• [What you should do]
Exact transcription with no images: write out all of the entries below.

• [Data extract]
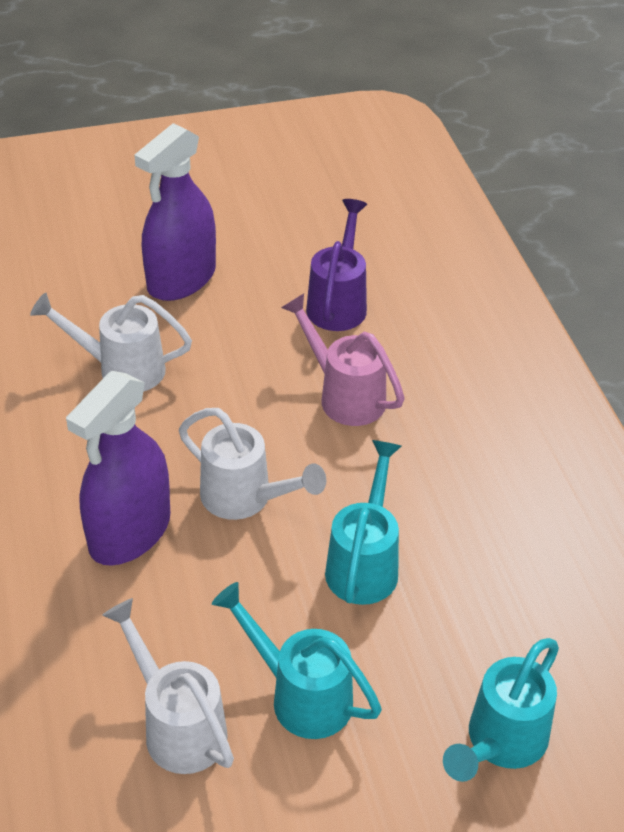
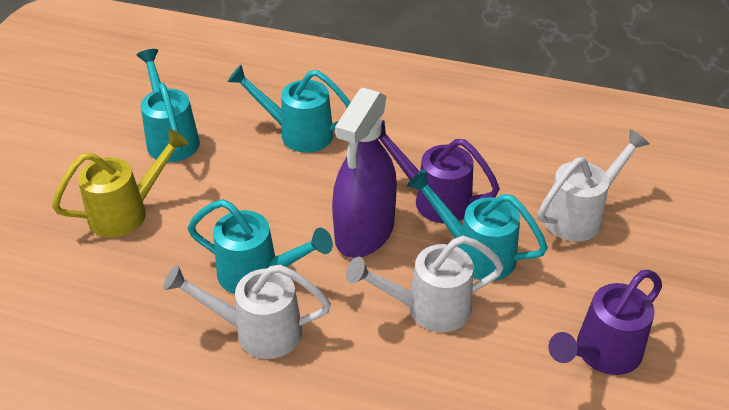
pink watering can: 1 -> 0
purple spray bottle: 2 -> 1
purple watering can: 1 -> 2
turquoise watering can: 3 -> 4
yellow watering can: 0 -> 1

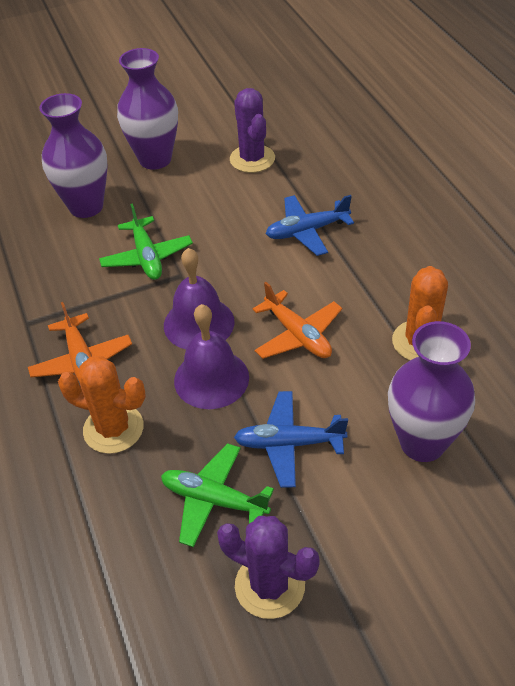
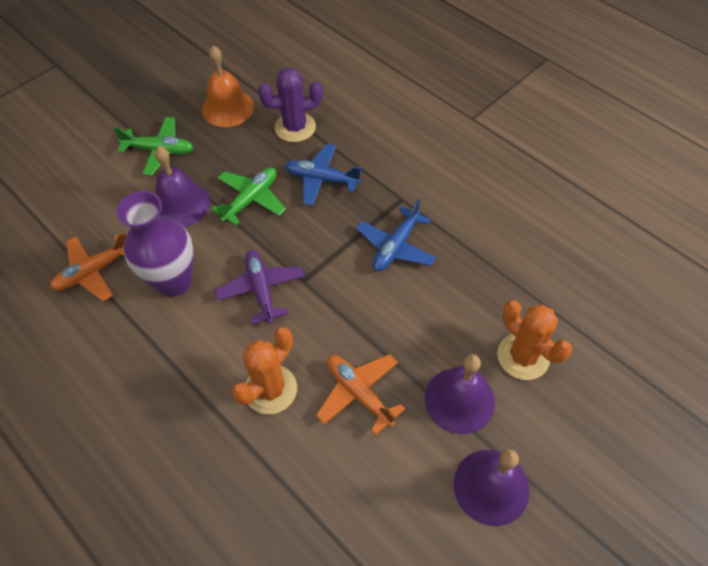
orange bell: 0 -> 1
purple bell: 2 -> 3
purple cactus: 2 -> 1
purple plane: 0 -> 1
purple vase: 3 -> 1

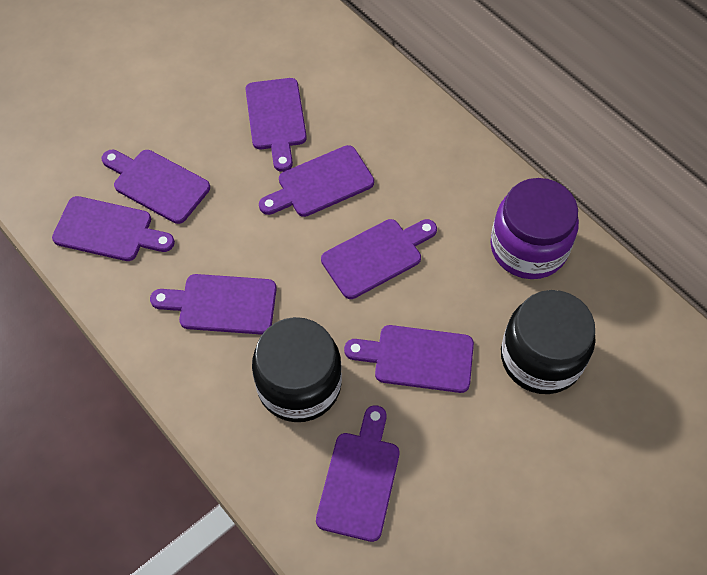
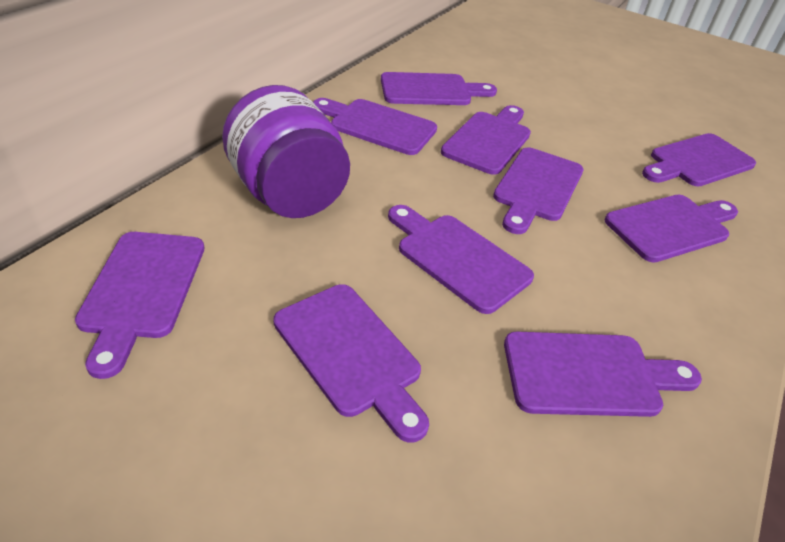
black jar: 2 -> 0
purple cutting board: 8 -> 10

• [Result below]
pink watering can: 1 -> 0
purple spray bottle: 2 -> 1
purple watering can: 1 -> 2
turquoise watering can: 3 -> 4
yellow watering can: 0 -> 1

orange bell: 0 -> 1
purple bell: 2 -> 3
purple cactus: 2 -> 1
purple plane: 0 -> 1
purple vase: 3 -> 1

black jar: 2 -> 0
purple cutting board: 8 -> 10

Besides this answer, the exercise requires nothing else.